## Task goal
I need the lines below from the one with "to yellow_taseren 402,394,486,489" down to the one with "to yellow_vitade 307,346,386,421" reproduced exactly, both ends included, and nothing else.

··· Records for this exercise ···

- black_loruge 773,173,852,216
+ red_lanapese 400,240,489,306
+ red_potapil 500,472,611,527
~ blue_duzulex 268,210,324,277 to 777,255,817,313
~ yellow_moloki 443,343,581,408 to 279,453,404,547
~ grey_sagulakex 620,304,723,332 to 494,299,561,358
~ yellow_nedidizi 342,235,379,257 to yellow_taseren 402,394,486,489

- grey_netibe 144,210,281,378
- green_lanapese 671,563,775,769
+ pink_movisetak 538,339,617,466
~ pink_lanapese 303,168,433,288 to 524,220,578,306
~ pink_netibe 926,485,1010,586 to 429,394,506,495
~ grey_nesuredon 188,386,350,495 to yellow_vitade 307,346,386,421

···
··· Records for this exercise ···

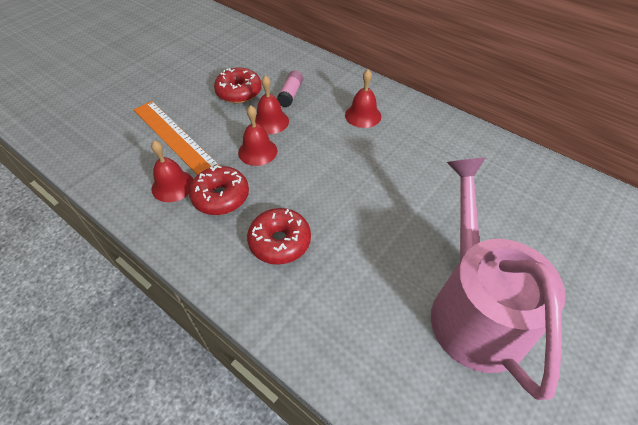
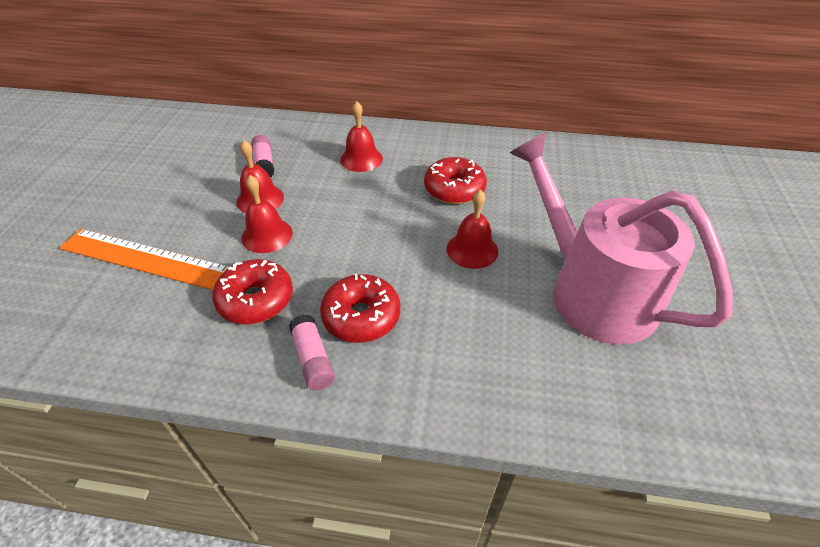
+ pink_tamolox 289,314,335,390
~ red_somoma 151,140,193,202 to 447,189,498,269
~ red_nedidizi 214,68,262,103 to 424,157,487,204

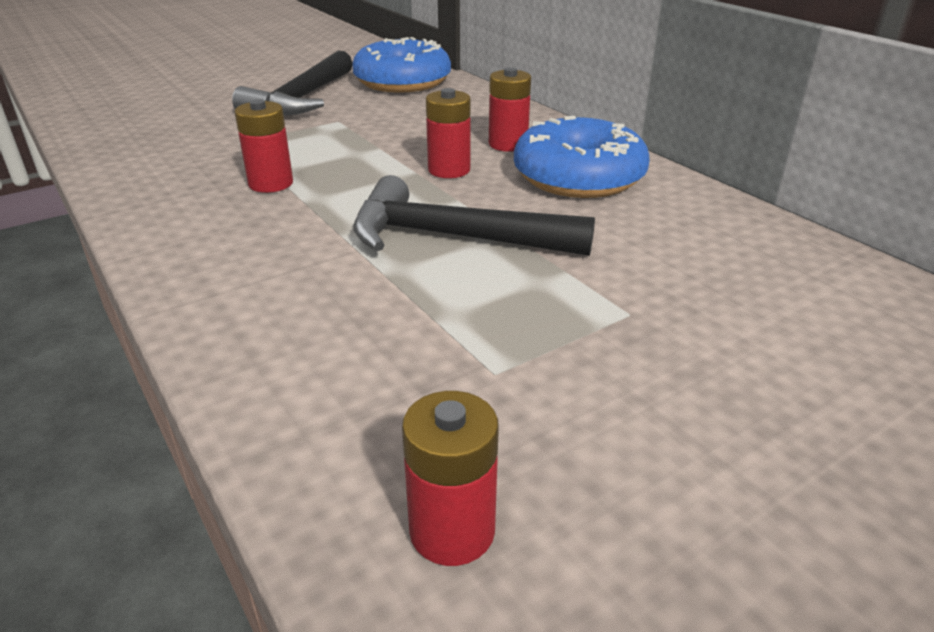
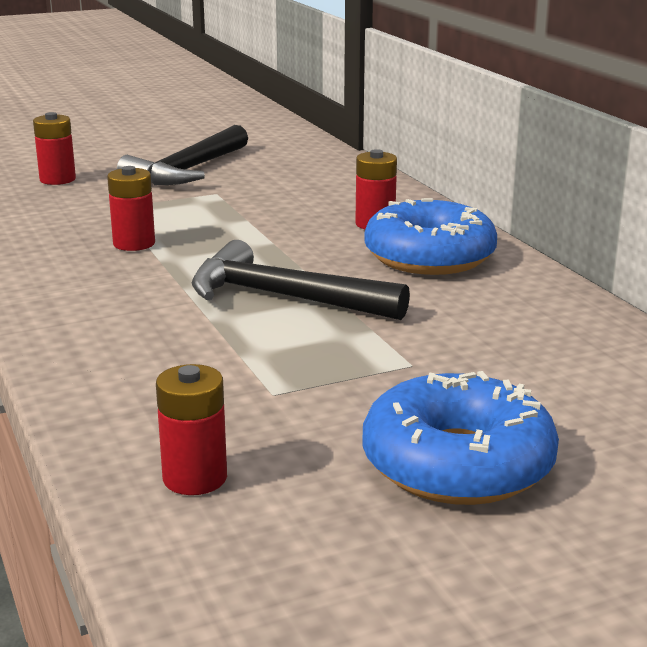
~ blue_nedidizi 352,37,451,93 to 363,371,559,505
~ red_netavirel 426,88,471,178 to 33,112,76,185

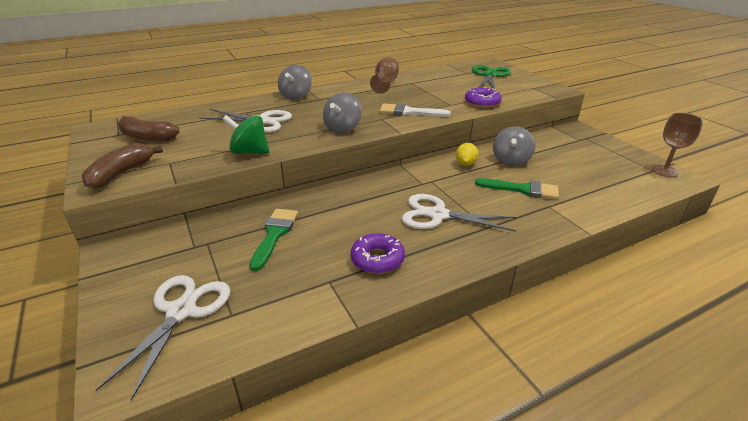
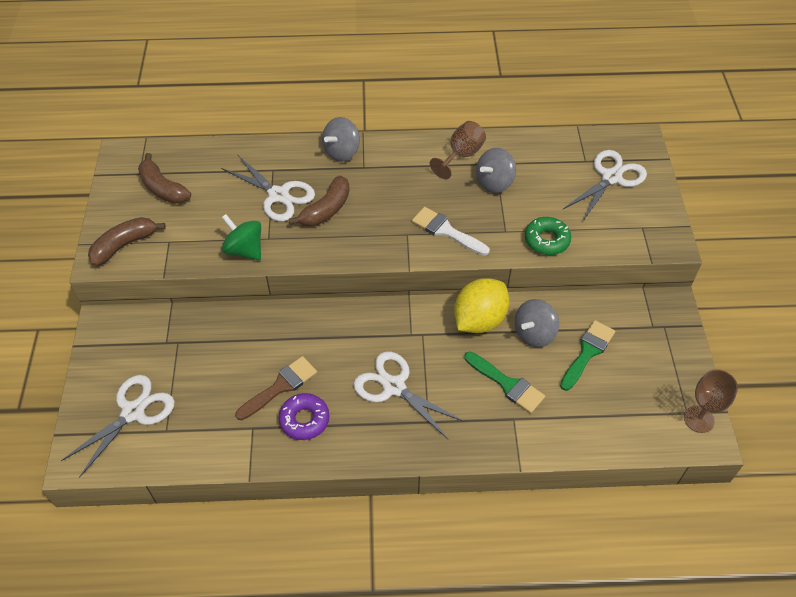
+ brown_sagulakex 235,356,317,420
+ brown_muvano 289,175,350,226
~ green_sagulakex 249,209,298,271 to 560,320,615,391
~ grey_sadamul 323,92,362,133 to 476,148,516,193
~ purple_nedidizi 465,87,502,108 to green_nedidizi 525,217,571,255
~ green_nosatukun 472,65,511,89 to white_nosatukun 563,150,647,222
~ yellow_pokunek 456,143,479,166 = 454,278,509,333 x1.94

···

## Answer section
~ yellow_nedidizi 342,235,379,257 to yellow_taseren 402,394,486,489

- grey_netibe 144,210,281,378
- green_lanapese 671,563,775,769
+ pink_movisetak 538,339,617,466
~ pink_lanapese 303,168,433,288 to 524,220,578,306
~ pink_netibe 926,485,1010,586 to 429,394,506,495
~ grey_nesuredon 188,386,350,495 to yellow_vitade 307,346,386,421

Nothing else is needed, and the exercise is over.